EXERCISE GOAL ::
Copy out the records below word for word, starting at the line with "Boston: 10:00 -> 10:15" and ending with the line with "Budapest: 3:19 -> none", both included.

ENTRIES SHOWN ::
* start *
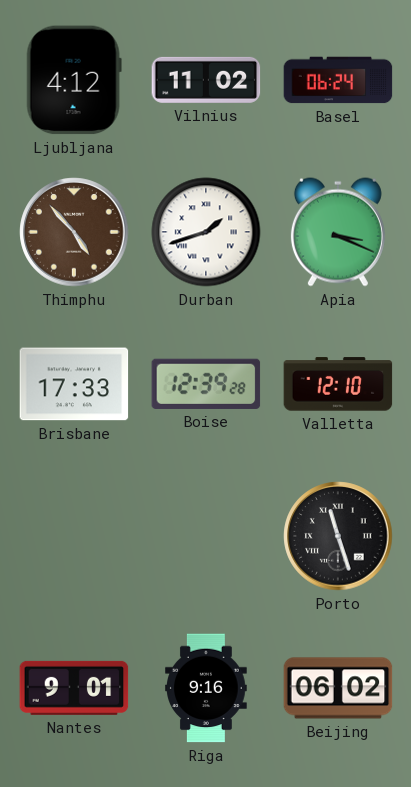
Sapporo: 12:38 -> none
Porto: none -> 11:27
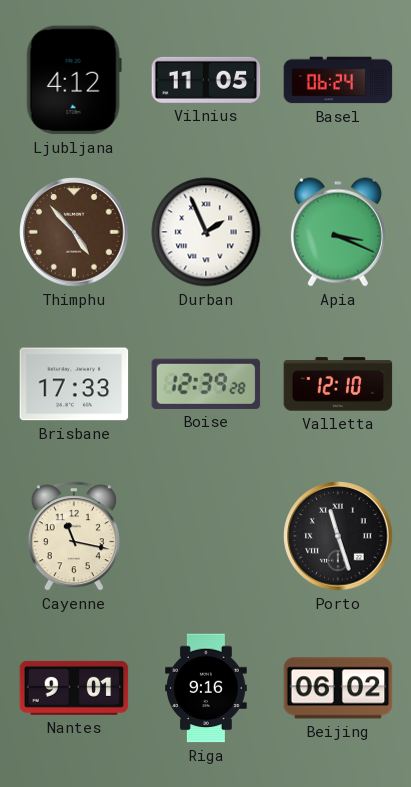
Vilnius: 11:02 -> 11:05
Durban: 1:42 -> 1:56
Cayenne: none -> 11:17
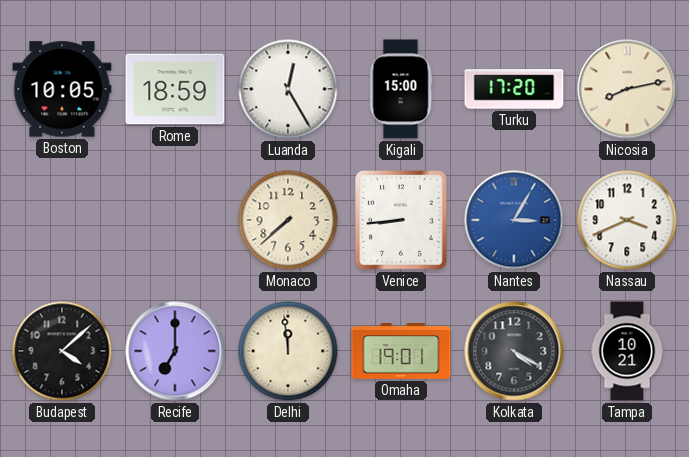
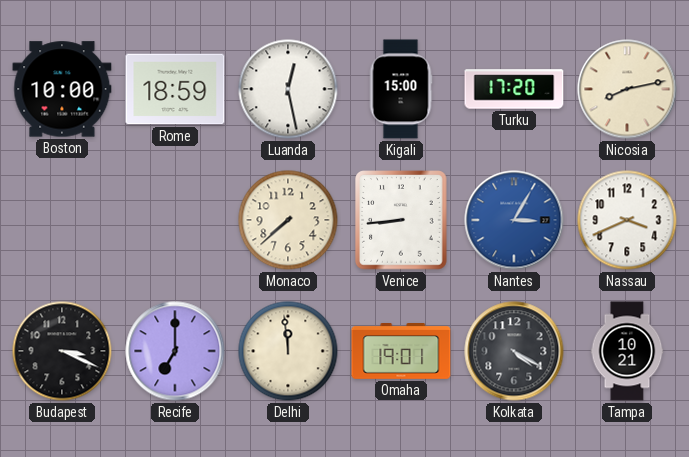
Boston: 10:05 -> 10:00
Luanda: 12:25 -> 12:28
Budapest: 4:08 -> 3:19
* end *
* start *
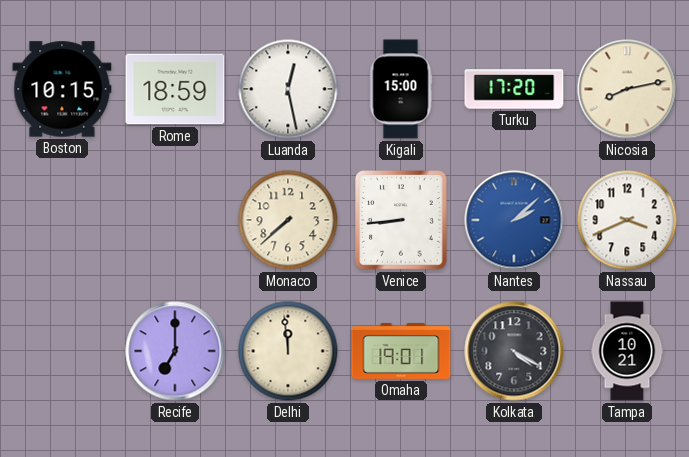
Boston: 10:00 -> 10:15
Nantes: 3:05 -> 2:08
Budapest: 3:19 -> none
* end *
* start *
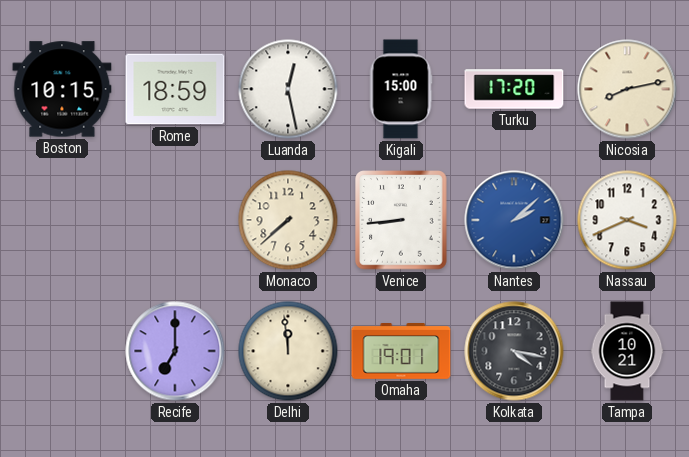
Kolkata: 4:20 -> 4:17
* end *
TASK RESULT ::
Boston: 10:00 -> 10:15
Nantes: 3:05 -> 2:08
Budapest: 3:19 -> none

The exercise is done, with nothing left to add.